* _TRY IT_: Transcribe each entry below exactly. Pictures do not go in the copy.

* _THE INPUT_:
____
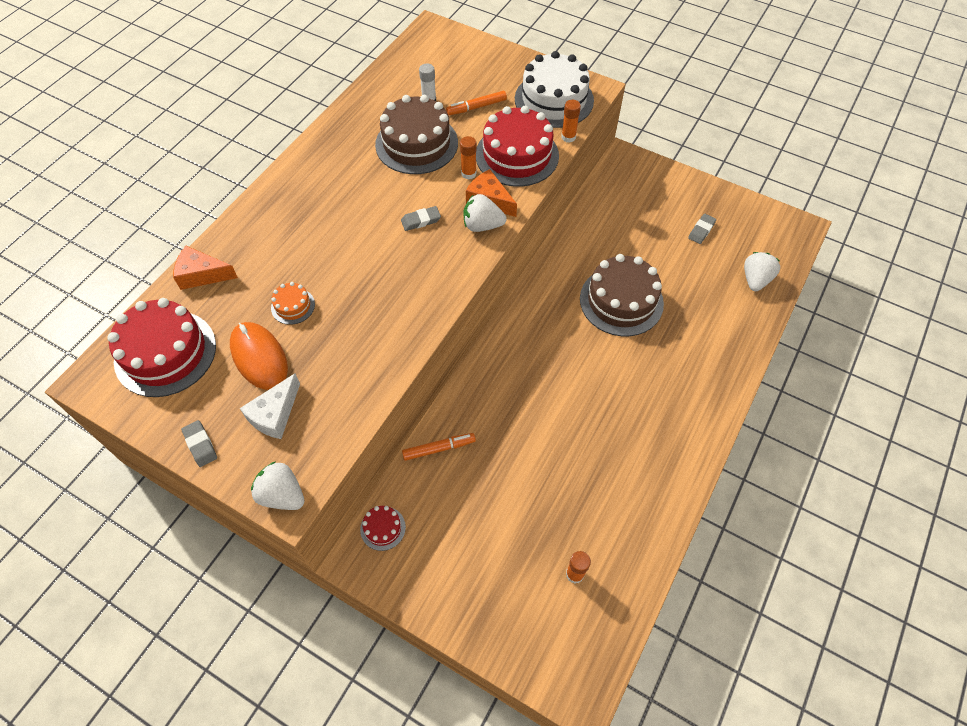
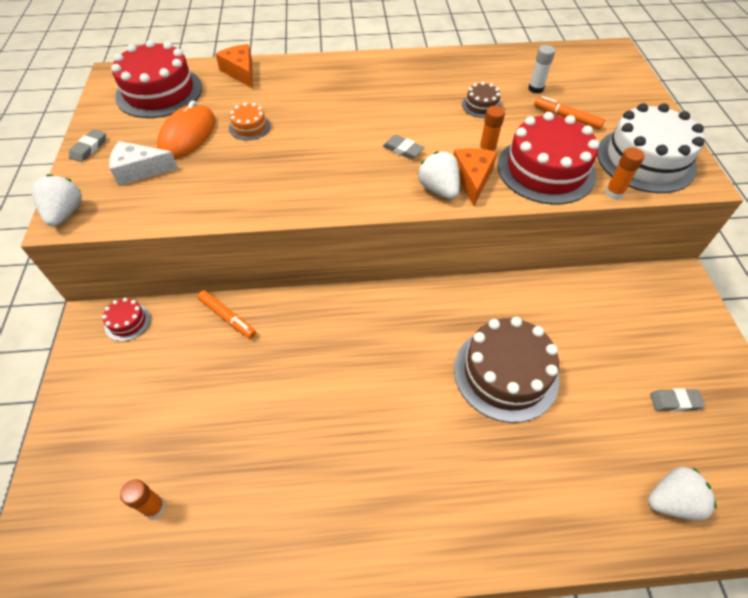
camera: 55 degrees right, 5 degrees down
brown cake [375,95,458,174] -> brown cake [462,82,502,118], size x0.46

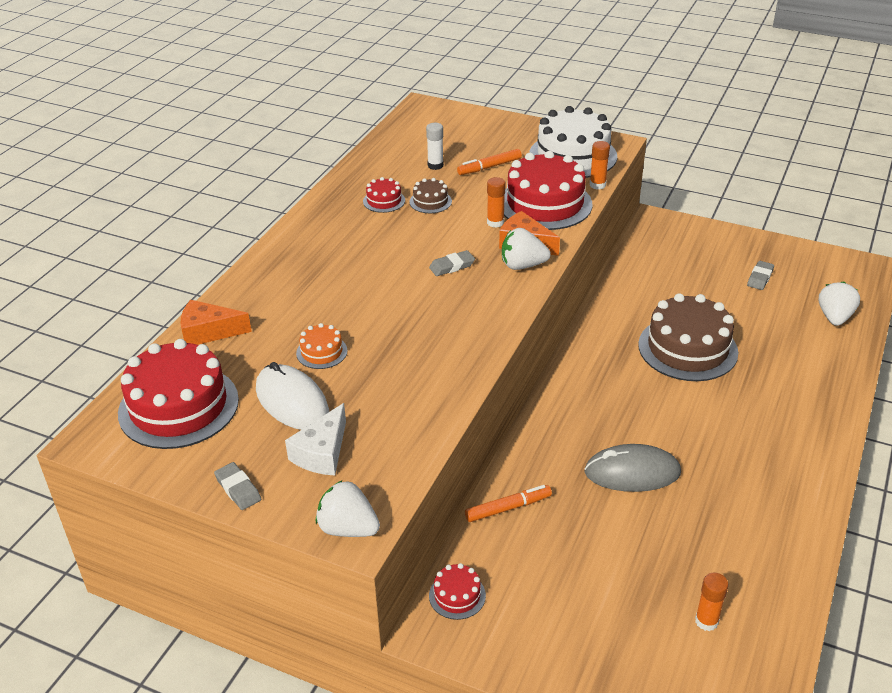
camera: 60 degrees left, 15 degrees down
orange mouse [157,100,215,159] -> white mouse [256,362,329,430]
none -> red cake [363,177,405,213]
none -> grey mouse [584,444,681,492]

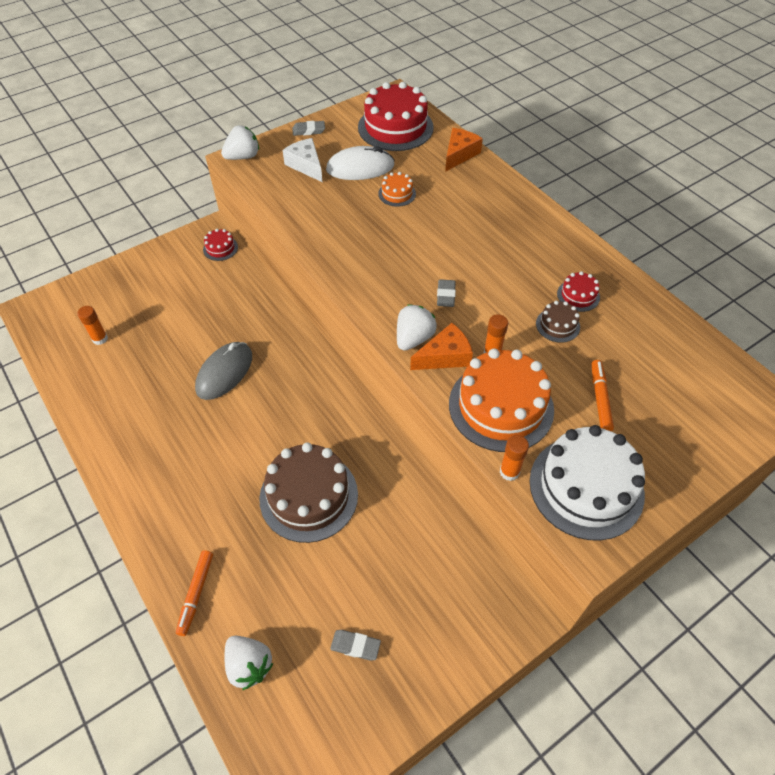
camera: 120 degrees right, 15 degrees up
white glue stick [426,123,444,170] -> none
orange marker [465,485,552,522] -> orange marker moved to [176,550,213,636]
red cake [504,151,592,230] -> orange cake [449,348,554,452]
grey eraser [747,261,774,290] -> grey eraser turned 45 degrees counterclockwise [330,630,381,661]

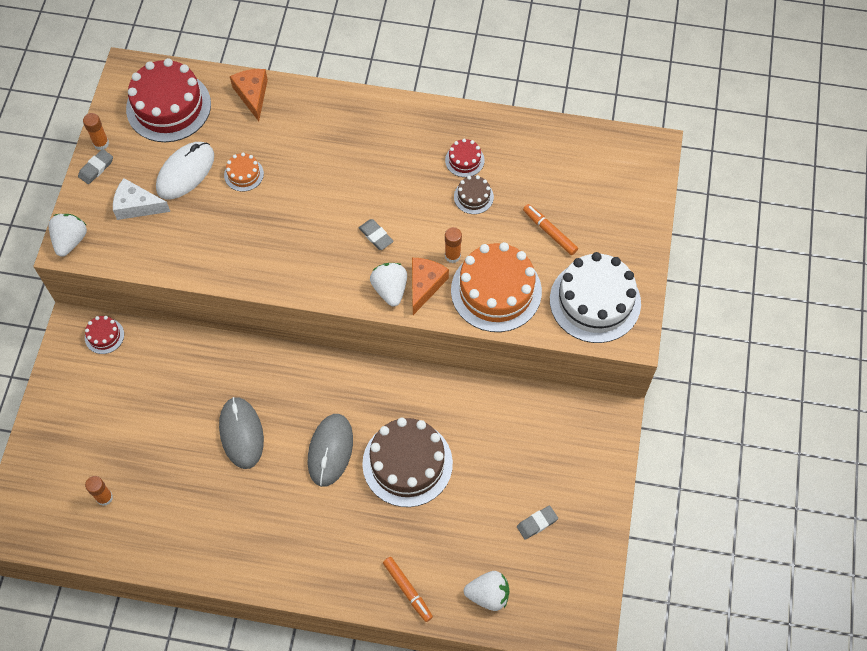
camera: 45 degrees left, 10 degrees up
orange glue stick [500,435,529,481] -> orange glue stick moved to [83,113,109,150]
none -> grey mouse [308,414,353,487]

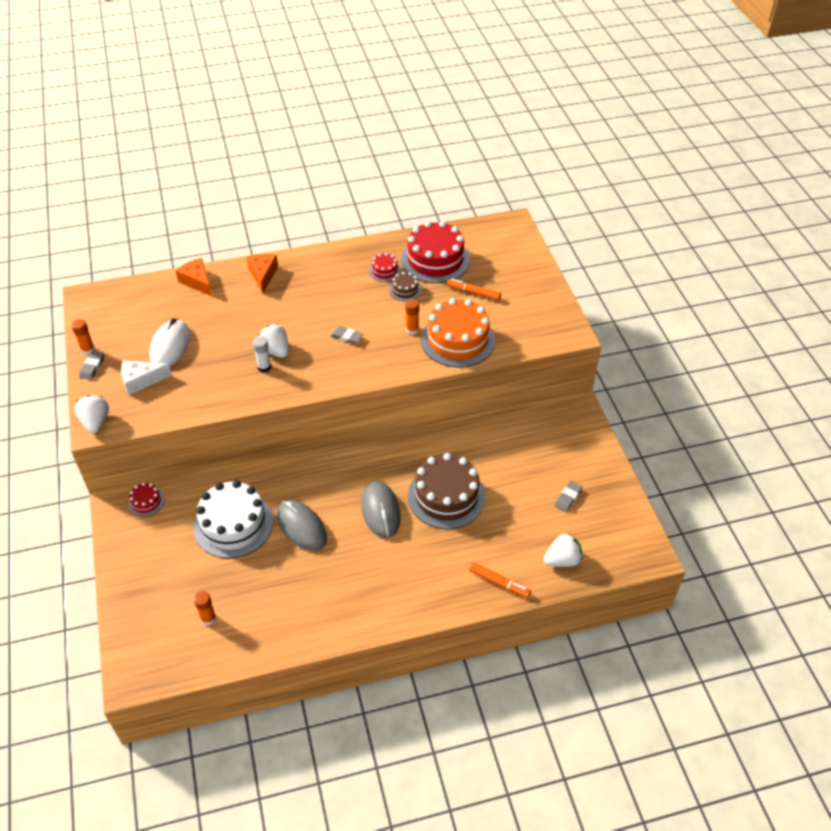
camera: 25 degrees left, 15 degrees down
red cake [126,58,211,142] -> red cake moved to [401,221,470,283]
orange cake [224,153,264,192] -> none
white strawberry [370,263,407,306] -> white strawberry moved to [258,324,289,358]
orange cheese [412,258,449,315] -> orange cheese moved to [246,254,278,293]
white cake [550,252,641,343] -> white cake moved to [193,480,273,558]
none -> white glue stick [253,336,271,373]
____
* _OUTPUT OF THE TASK_:
camera: 55 degrees right, 5 degrees down
brown cake [375,95,458,174] -> brown cake [462,82,502,118], size x0.46

camera: 60 degrees left, 15 degrees down
orange mouse [157,100,215,159] -> white mouse [256,362,329,430]
none -> red cake [363,177,405,213]
none -> grey mouse [584,444,681,492]

camera: 120 degrees right, 15 degrees up
white glue stick [426,123,444,170] -> none
orange marker [465,485,552,522] -> orange marker moved to [176,550,213,636]
red cake [504,151,592,230] -> orange cake [449,348,554,452]
grey eraser [747,261,774,290] -> grey eraser turned 45 degrees counterclockwise [330,630,381,661]

camera: 45 degrees left, 10 degrees up
orange glue stick [500,435,529,481] -> orange glue stick moved to [83,113,109,150]
none -> grey mouse [308,414,353,487]

camera: 25 degrees left, 15 degrees down
red cake [126,58,211,142] -> red cake moved to [401,221,470,283]
orange cake [224,153,264,192] -> none
white strawberry [370,263,407,306] -> white strawberry moved to [258,324,289,358]
orange cheese [412,258,449,315] -> orange cheese moved to [246,254,278,293]
white cake [550,252,641,343] -> white cake moved to [193,480,273,558]
none -> white glue stick [253,336,271,373]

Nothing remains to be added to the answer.